Reproduce every record below exactly, without the pictures.

┌─ Exercise inputs

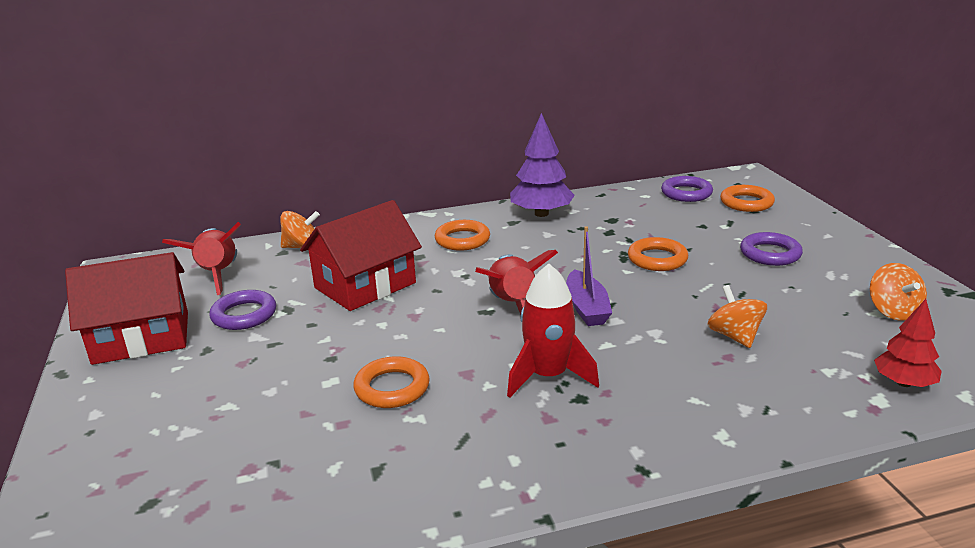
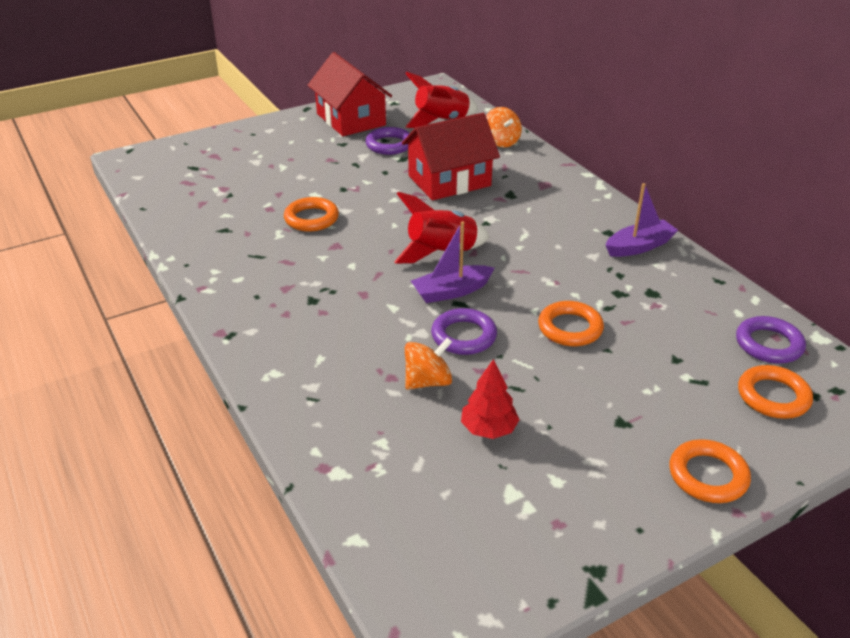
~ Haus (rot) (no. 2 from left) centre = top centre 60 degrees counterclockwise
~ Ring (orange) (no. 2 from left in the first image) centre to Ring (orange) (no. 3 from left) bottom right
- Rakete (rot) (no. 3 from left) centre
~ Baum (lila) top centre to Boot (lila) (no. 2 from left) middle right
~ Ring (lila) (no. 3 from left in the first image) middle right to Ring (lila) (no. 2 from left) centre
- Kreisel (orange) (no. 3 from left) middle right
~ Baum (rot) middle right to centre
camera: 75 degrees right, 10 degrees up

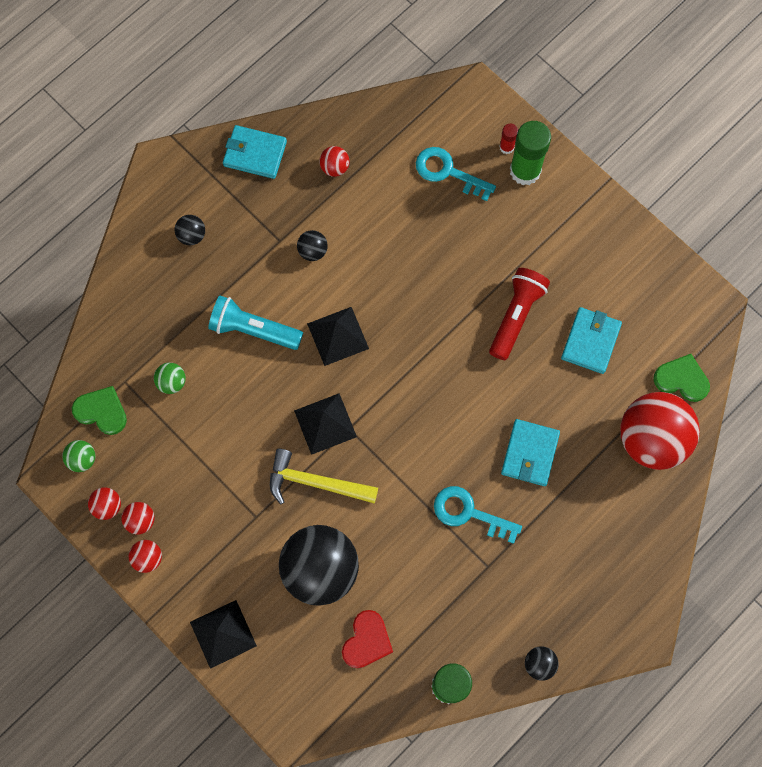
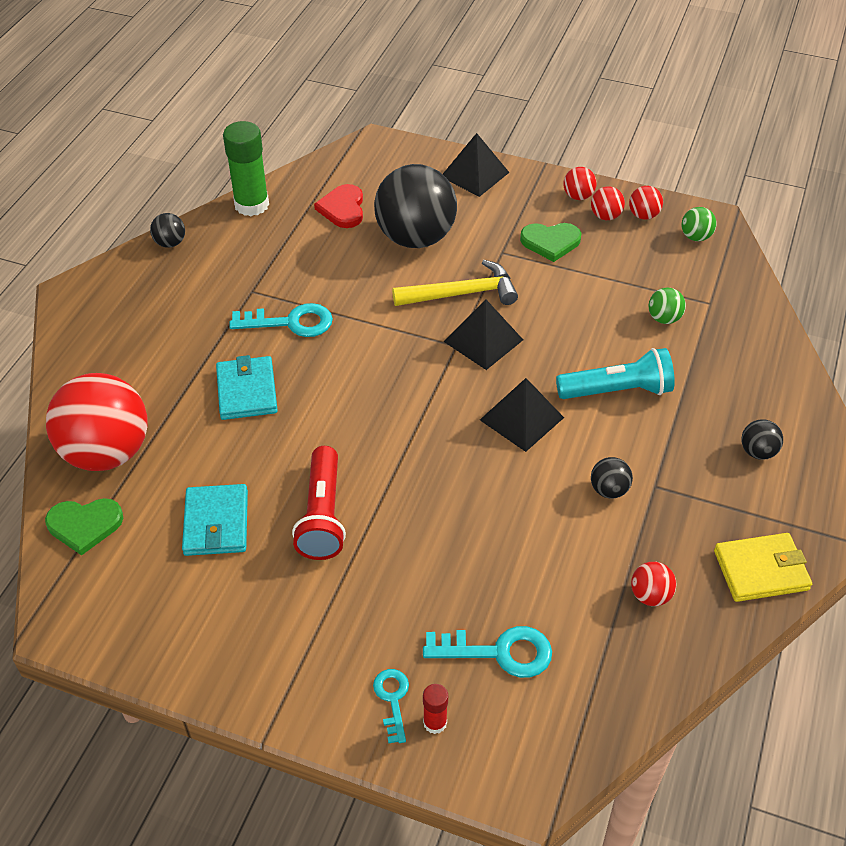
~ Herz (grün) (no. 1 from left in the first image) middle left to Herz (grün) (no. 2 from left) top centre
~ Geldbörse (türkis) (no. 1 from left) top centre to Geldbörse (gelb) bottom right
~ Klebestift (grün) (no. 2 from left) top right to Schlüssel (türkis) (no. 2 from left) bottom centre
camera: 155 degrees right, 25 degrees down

└─

## Solution to the problem
~ Haus (rot) (no. 2 from left) centre = top centre 60 degrees counterclockwise
~ Ring (orange) (no. 2 from left in the first image) centre to Ring (orange) (no. 3 from left) bottom right
- Rakete (rot) (no. 3 from left) centre
~ Baum (lila) top centre to Boot (lila) (no. 2 from left) middle right
~ Ring (lila) (no. 3 from left in the first image) middle right to Ring (lila) (no. 2 from left) centre
- Kreisel (orange) (no. 3 from left) middle right
~ Baum (rot) middle right to centre
camera: 75 degrees right, 10 degrees up

~ Herz (grün) (no. 1 from left in the first image) middle left to Herz (grün) (no. 2 from left) top centre
~ Geldbörse (türkis) (no. 1 from left) top centre to Geldbörse (gelb) bottom right
~ Klebestift (grün) (no. 2 from left) top right to Schlüssel (türkis) (no. 2 from left) bottom centre
camera: 155 degrees right, 25 degrees down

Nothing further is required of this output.